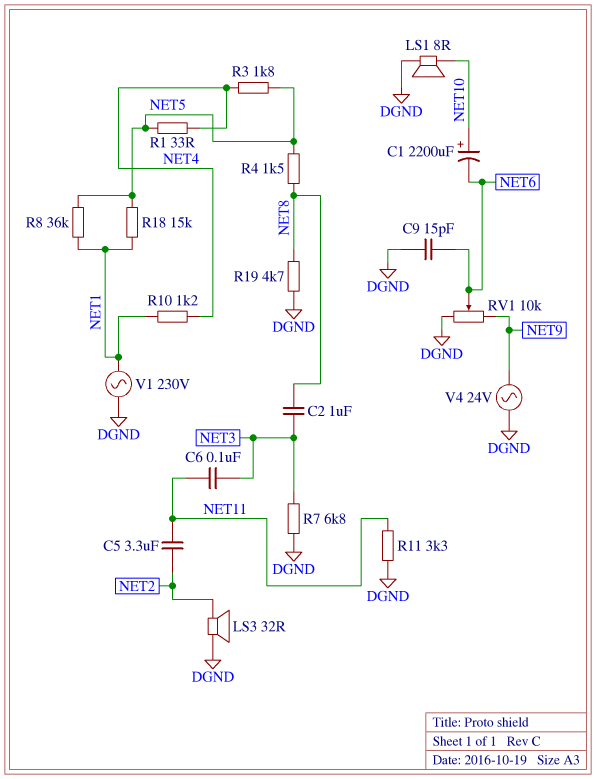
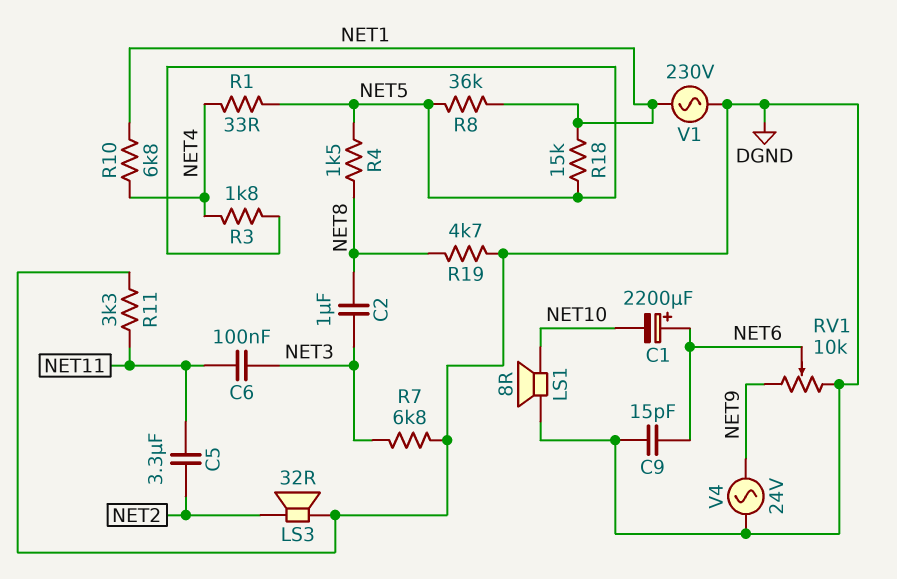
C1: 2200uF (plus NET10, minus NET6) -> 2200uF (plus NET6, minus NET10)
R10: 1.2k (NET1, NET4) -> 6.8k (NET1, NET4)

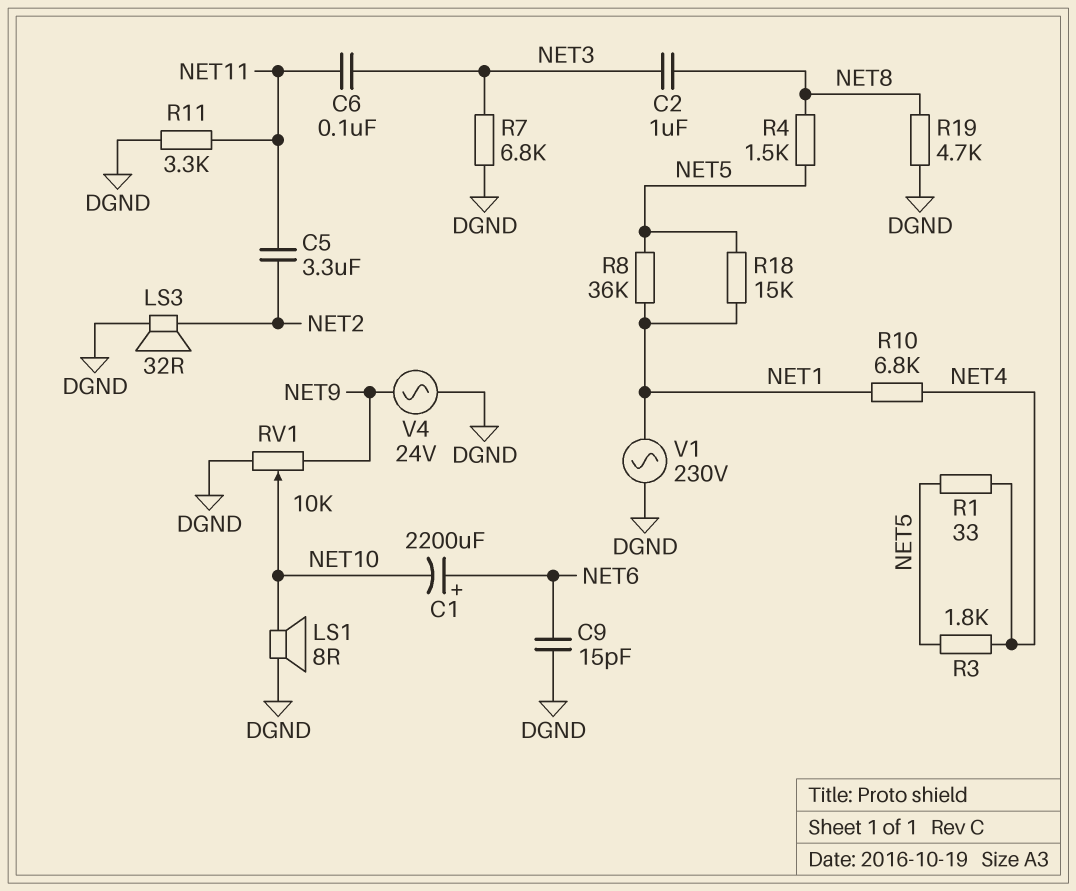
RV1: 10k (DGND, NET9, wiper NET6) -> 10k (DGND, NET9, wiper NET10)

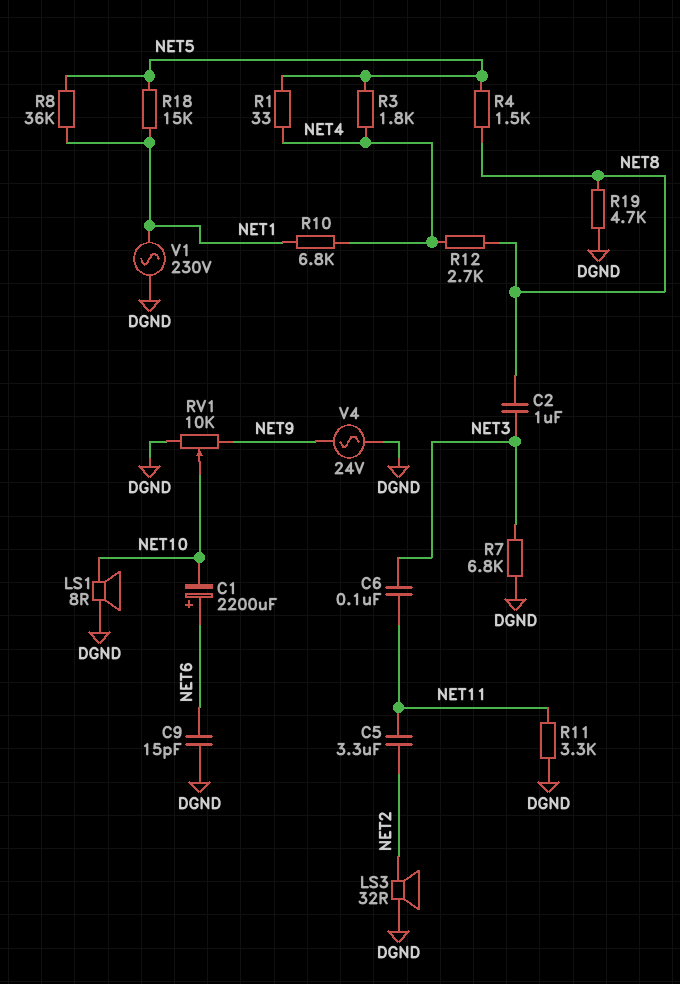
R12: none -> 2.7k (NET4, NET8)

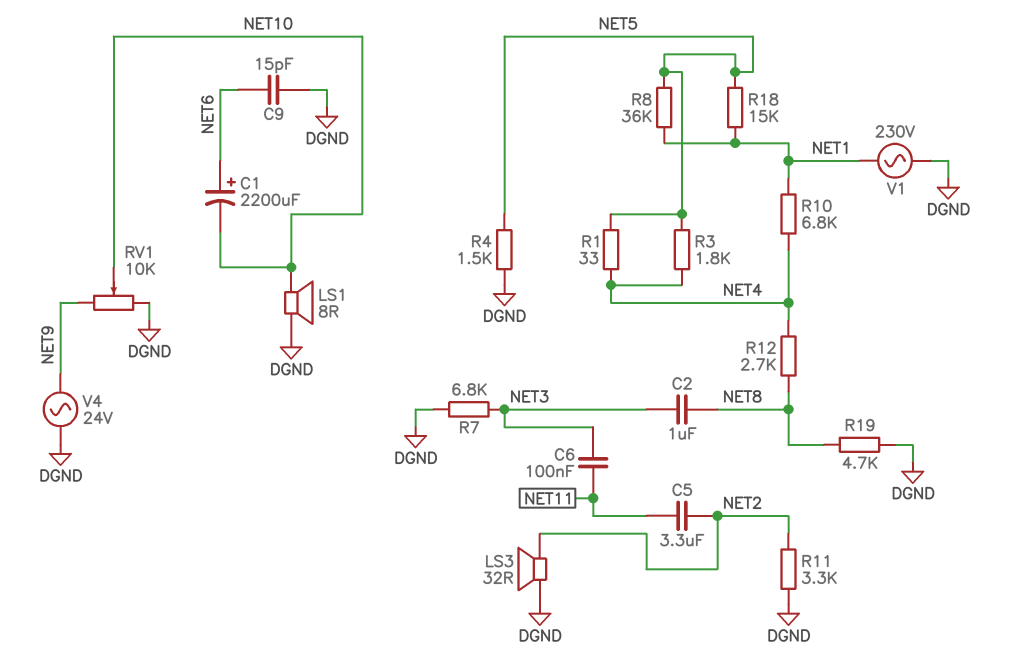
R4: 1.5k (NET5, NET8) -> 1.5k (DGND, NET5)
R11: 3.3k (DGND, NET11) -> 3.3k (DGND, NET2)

________

**DESCRIPTION OF THE TASK:** Without the pictures, reproduce every line of the records above exactly.

**PROBLEM SOLUTION:**
C1: 2200uF (plus NET10, minus NET6) -> 2200uF (plus NET6, minus NET10)
R10: 1.2k (NET1, NET4) -> 6.8k (NET1, NET4)

RV1: 10k (DGND, NET9, wiper NET6) -> 10k (DGND, NET9, wiper NET10)

R12: none -> 2.7k (NET4, NET8)

R4: 1.5k (NET5, NET8) -> 1.5k (DGND, NET5)
R11: 3.3k (DGND, NET11) -> 3.3k (DGND, NET2)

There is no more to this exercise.